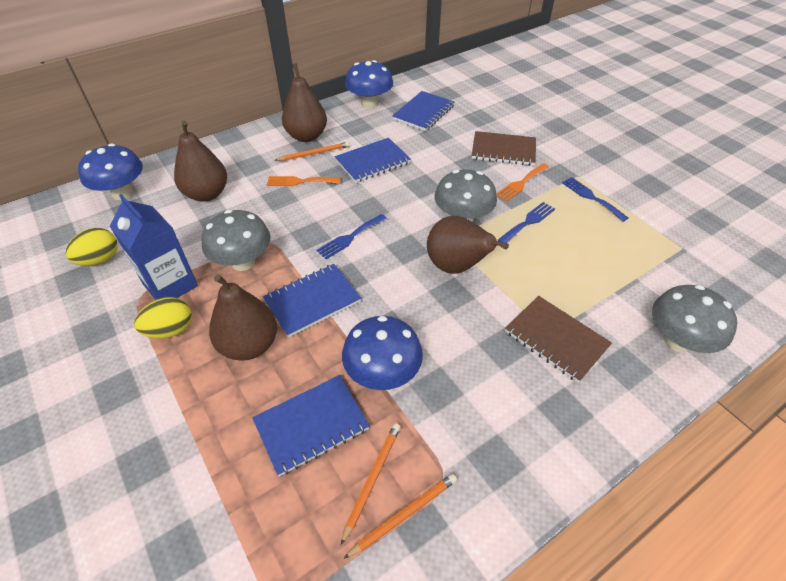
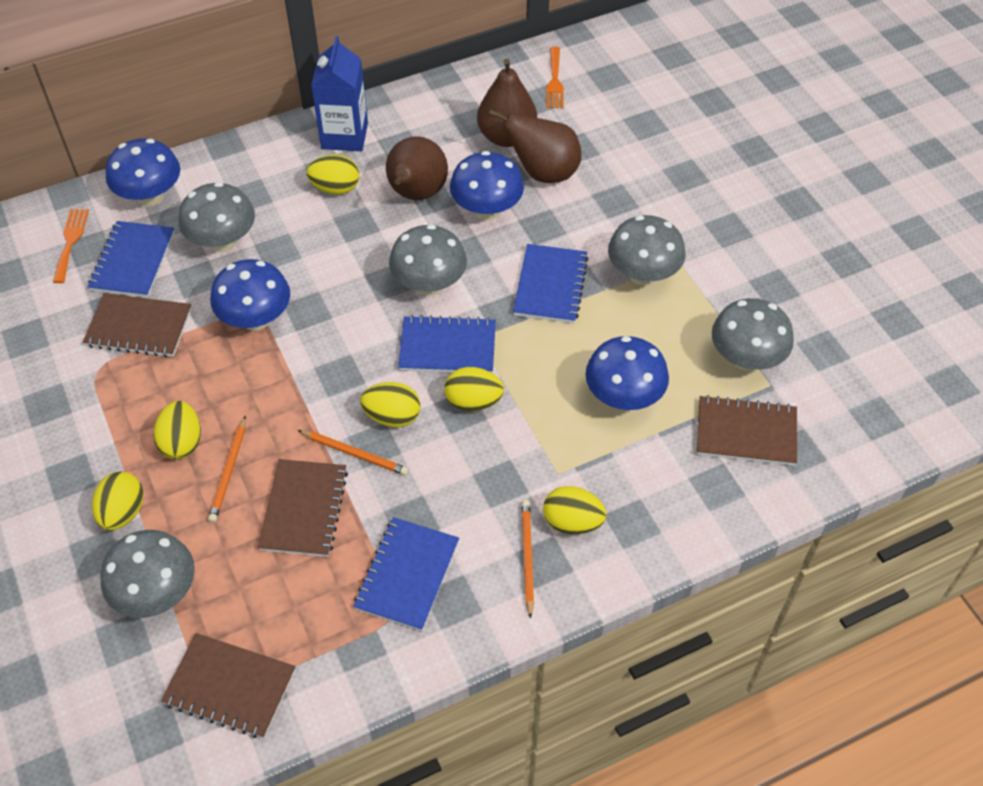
blue fork: [316,214,387,259] [498,202,555,243] [562,177,628,222] = 3 -> none = 0
blue mushroom: [78,144,143,200] [342,316,423,390] [345,60,393,108] = 3 -> [106,138,180,207] [210,259,290,331] [450,151,524,220] [586,336,669,410] = 4
brown notebook: [472,131,536,166] [505,296,612,383] = 2 -> [83,293,192,357] [161,633,296,738] [258,459,348,557] [697,395,797,466] = 4
brown pear: [174,121,227,202] [209,275,277,361] [282,63,327,142] [427,216,509,274] = 4 -> [386,136,448,200] [477,59,537,147] [488,109,581,183] = 3
grey mushroom: [201,210,270,271] [435,169,497,222] [652,285,737,353] = 3 -> [100,530,195,618] [179,182,255,252] [389,224,467,296] [608,215,686,286] [712,298,794,371] = 5
yellow egg: [65,228,118,266] [134,297,192,339] = 2 -> [92,472,144,530] [153,401,201,459] [306,154,359,195] [361,382,420,427] [444,367,504,411] [543,486,606,534] = 6

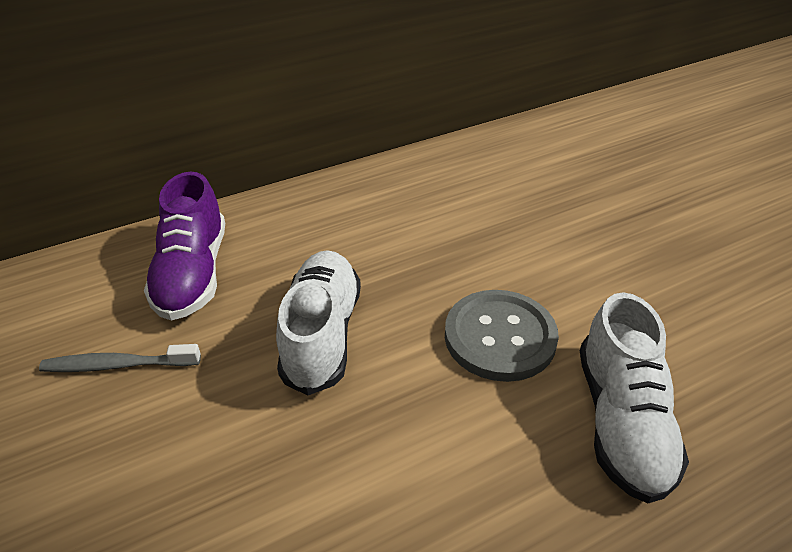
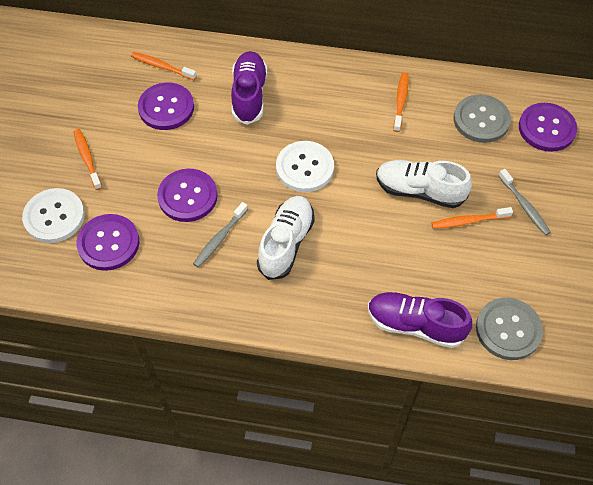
grey button: [445,290,559,382] = 1 -> [454,94,511,143] [476,298,543,360] = 2
grey toothbrush: [39,344,201,372] = 1 -> [193,202,248,268] [499,169,551,235] = 2
orange toothbrush: none = 0 -> [73,129,102,190] [131,52,197,80] [393,72,408,132] [431,207,513,229] = 4
purple button: none = 0 -> [77,214,139,271] [138,83,194,130] [157,169,217,222] [519,103,577,152] = 4
purple shoe: [144,172,225,321] = 1 -> [231,51,267,125] [368,292,472,348] = 2
white button: none = 0 -> [22,188,85,243] [276,141,334,192] = 2

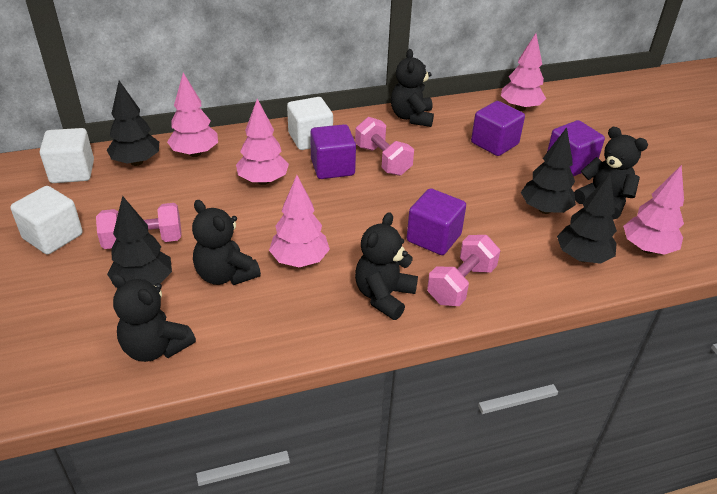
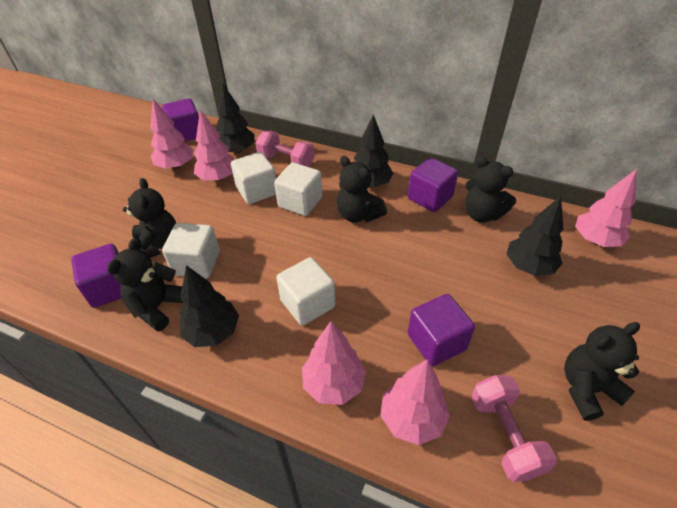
pink dumbbell: [96,203,182,249] [355,117,414,176] [427,235,500,306] = 3 -> [255,130,315,167] [471,375,557,482] = 2
white cube: [10,186,83,254] [40,128,94,183] [287,97,333,150] = 3 -> [162,223,220,278] [231,152,276,204] [274,163,322,216] [276,257,335,326] = 4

§ Exercise objective
Give back the listing exactly, with the pictures removed.

§ Reply
blue fork: [316,214,387,259] [498,202,555,243] [562,177,628,222] = 3 -> none = 0
blue mushroom: [78,144,143,200] [342,316,423,390] [345,60,393,108] = 3 -> [106,138,180,207] [210,259,290,331] [450,151,524,220] [586,336,669,410] = 4
brown notebook: [472,131,536,166] [505,296,612,383] = 2 -> [83,293,192,357] [161,633,296,738] [258,459,348,557] [697,395,797,466] = 4
brown pear: [174,121,227,202] [209,275,277,361] [282,63,327,142] [427,216,509,274] = 4 -> [386,136,448,200] [477,59,537,147] [488,109,581,183] = 3
grey mushroom: [201,210,270,271] [435,169,497,222] [652,285,737,353] = 3 -> [100,530,195,618] [179,182,255,252] [389,224,467,296] [608,215,686,286] [712,298,794,371] = 5
yellow egg: [65,228,118,266] [134,297,192,339] = 2 -> [92,472,144,530] [153,401,201,459] [306,154,359,195] [361,382,420,427] [444,367,504,411] [543,486,606,534] = 6

grey button: [445,290,559,382] = 1 -> [454,94,511,143] [476,298,543,360] = 2
grey toothbrush: [39,344,201,372] = 1 -> [193,202,248,268] [499,169,551,235] = 2
orange toothbrush: none = 0 -> [73,129,102,190] [131,52,197,80] [393,72,408,132] [431,207,513,229] = 4
purple button: none = 0 -> [77,214,139,271] [138,83,194,130] [157,169,217,222] [519,103,577,152] = 4
purple shoe: [144,172,225,321] = 1 -> [231,51,267,125] [368,292,472,348] = 2
white button: none = 0 -> [22,188,85,243] [276,141,334,192] = 2

pink dumbbell: [96,203,182,249] [355,117,414,176] [427,235,500,306] = 3 -> [255,130,315,167] [471,375,557,482] = 2
white cube: [10,186,83,254] [40,128,94,183] [287,97,333,150] = 3 -> [162,223,220,278] [231,152,276,204] [274,163,322,216] [276,257,335,326] = 4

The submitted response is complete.